## MATERIAL FOR THE TASK:
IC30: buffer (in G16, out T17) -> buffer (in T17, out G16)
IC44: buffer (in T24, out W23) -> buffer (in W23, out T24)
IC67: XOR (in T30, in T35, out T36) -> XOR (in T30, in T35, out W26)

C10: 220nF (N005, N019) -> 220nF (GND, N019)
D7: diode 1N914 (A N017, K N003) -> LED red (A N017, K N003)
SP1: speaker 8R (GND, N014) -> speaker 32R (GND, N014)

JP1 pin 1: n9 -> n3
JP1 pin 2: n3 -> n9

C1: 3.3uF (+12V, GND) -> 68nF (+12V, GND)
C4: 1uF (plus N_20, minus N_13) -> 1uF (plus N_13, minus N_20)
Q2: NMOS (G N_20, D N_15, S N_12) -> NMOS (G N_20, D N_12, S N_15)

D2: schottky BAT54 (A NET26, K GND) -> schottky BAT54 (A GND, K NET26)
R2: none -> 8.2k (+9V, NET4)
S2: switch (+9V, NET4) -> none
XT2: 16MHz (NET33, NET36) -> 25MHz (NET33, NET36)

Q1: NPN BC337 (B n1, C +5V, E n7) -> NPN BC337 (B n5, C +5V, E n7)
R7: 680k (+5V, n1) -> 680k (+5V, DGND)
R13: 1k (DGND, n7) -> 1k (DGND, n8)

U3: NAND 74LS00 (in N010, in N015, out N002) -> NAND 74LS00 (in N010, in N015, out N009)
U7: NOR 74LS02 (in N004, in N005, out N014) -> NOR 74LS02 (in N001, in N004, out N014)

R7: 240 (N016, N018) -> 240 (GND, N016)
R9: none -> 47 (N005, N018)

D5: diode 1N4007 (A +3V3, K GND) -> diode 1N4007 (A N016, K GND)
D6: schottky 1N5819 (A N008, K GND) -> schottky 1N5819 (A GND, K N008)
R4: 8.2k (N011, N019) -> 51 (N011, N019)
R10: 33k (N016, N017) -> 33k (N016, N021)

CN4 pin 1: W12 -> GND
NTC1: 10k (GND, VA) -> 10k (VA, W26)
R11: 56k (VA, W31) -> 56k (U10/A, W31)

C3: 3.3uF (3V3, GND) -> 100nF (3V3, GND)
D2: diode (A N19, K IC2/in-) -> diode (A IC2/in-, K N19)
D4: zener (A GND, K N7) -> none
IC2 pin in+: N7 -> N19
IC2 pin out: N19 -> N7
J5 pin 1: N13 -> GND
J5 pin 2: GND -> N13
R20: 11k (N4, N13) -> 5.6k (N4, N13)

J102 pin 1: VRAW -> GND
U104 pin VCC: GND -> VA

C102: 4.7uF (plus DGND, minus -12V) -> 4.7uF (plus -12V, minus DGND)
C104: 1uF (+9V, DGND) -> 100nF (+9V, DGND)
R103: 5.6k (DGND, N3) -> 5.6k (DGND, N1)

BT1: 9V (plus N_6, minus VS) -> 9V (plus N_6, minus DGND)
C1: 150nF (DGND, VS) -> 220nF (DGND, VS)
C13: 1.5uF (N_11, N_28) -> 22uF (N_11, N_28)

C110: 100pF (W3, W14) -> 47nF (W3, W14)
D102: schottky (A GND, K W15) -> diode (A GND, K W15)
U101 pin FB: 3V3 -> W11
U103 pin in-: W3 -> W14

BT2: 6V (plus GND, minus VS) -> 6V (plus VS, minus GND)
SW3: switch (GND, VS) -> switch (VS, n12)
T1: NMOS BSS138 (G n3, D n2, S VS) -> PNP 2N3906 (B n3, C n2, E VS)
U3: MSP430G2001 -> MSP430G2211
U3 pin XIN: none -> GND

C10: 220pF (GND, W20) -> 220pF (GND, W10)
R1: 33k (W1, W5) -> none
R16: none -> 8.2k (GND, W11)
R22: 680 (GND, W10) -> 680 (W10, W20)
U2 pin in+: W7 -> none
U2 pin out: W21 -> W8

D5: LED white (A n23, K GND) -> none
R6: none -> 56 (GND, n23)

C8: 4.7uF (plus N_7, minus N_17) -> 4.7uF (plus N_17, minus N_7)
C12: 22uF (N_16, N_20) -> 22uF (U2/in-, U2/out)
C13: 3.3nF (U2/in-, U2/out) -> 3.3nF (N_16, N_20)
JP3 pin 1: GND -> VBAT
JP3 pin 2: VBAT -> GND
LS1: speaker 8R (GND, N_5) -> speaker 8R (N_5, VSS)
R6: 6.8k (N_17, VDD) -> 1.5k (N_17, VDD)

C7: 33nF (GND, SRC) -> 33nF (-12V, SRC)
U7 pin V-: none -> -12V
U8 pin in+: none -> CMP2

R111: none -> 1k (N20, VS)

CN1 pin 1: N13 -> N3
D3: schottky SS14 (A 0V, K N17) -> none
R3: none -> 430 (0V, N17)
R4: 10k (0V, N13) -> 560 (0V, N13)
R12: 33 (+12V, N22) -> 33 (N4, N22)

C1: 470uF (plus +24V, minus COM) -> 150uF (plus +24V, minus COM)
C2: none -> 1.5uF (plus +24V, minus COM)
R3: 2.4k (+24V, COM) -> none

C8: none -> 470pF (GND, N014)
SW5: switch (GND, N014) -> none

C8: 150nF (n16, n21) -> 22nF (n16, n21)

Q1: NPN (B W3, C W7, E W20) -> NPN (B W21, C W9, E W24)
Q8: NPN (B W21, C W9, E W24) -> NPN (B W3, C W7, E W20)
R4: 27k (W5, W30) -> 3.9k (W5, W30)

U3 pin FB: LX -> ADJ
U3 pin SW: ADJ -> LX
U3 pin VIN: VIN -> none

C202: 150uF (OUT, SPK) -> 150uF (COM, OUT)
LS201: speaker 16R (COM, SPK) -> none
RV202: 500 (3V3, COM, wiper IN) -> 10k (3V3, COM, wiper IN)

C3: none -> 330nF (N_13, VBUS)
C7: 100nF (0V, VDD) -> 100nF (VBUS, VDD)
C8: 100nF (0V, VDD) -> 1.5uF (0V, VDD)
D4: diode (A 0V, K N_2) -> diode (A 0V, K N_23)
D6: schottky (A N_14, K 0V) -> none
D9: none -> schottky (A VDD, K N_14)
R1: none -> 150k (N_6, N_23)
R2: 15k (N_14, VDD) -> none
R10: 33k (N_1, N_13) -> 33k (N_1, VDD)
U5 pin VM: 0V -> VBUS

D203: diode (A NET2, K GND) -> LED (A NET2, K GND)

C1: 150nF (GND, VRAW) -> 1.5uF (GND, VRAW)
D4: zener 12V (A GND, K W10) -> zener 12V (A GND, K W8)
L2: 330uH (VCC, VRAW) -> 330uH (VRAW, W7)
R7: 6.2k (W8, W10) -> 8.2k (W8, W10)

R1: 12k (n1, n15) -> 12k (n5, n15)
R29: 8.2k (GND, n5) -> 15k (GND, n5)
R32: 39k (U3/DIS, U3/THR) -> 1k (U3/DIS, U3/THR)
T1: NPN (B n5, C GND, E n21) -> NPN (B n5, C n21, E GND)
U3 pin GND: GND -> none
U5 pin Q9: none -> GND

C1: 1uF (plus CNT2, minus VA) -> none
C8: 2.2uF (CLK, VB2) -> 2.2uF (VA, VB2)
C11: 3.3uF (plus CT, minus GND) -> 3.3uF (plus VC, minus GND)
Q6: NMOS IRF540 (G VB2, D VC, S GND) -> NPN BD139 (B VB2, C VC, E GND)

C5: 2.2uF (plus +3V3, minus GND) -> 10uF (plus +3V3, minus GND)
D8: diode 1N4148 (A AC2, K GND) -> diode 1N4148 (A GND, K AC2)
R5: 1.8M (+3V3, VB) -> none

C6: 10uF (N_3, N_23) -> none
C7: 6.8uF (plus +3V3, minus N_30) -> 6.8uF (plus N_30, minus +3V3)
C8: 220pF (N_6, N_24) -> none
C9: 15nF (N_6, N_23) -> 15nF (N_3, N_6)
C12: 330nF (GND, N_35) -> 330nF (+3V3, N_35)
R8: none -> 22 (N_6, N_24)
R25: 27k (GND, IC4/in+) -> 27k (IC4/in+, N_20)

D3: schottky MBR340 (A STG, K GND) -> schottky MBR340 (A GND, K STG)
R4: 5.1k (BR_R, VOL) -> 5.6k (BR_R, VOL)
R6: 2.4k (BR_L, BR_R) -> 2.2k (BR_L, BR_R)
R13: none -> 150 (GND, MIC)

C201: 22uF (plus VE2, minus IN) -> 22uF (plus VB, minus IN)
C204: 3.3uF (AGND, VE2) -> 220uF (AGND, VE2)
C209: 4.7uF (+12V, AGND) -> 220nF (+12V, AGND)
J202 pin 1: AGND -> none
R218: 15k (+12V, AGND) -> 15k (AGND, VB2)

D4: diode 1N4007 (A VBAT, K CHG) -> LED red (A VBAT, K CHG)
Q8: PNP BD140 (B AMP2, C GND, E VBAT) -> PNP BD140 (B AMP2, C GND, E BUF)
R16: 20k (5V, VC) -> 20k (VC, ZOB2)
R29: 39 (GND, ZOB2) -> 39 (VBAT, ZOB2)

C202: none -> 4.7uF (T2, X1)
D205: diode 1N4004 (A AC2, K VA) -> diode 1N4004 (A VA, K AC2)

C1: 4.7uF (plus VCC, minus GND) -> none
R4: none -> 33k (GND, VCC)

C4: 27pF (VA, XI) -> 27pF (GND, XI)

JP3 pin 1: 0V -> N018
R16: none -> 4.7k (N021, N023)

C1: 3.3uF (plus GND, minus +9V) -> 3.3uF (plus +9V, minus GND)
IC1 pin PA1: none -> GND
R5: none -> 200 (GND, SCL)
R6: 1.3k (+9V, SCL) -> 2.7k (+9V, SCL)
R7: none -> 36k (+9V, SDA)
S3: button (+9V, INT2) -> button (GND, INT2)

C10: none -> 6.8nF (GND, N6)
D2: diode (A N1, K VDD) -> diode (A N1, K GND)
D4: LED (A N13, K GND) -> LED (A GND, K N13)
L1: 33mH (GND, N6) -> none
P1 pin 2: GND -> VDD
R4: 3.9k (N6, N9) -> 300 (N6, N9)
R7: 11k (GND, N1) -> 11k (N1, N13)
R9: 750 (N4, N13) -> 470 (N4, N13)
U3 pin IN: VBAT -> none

## TASK BRIEF:
Restate the entries above word for word, beginning with their first line and ending with the line holding "D5: diode 1N4007"; omit everything else.

## WRITTEN RESPONSE:
IC30: buffer (in G16, out T17) -> buffer (in T17, out G16)
IC44: buffer (in T24, out W23) -> buffer (in W23, out T24)
IC67: XOR (in T30, in T35, out T36) -> XOR (in T30, in T35, out W26)

C10: 220nF (N005, N019) -> 220nF (GND, N019)
D7: diode 1N914 (A N017, K N003) -> LED red (A N017, K N003)
SP1: speaker 8R (GND, N014) -> speaker 32R (GND, N014)

JP1 pin 1: n9 -> n3
JP1 pin 2: n3 -> n9

C1: 3.3uF (+12V, GND) -> 68nF (+12V, GND)
C4: 1uF (plus N_20, minus N_13) -> 1uF (plus N_13, minus N_20)
Q2: NMOS (G N_20, D N_15, S N_12) -> NMOS (G N_20, D N_12, S N_15)

D2: schottky BAT54 (A NET26, K GND) -> schottky BAT54 (A GND, K NET26)
R2: none -> 8.2k (+9V, NET4)
S2: switch (+9V, NET4) -> none
XT2: 16MHz (NET33, NET36) -> 25MHz (NET33, NET36)

Q1: NPN BC337 (B n1, C +5V, E n7) -> NPN BC337 (B n5, C +5V, E n7)
R7: 680k (+5V, n1) -> 680k (+5V, DGND)
R13: 1k (DGND, n7) -> 1k (DGND, n8)

U3: NAND 74LS00 (in N010, in N015, out N002) -> NAND 74LS00 (in N010, in N015, out N009)
U7: NOR 74LS02 (in N004, in N005, out N014) -> NOR 74LS02 (in N001, in N004, out N014)

R7: 240 (N016, N018) -> 240 (GND, N016)
R9: none -> 47 (N005, N018)

D5: diode 1N4007 (A +3V3, K GND) -> diode 1N4007 (A N016, K GND)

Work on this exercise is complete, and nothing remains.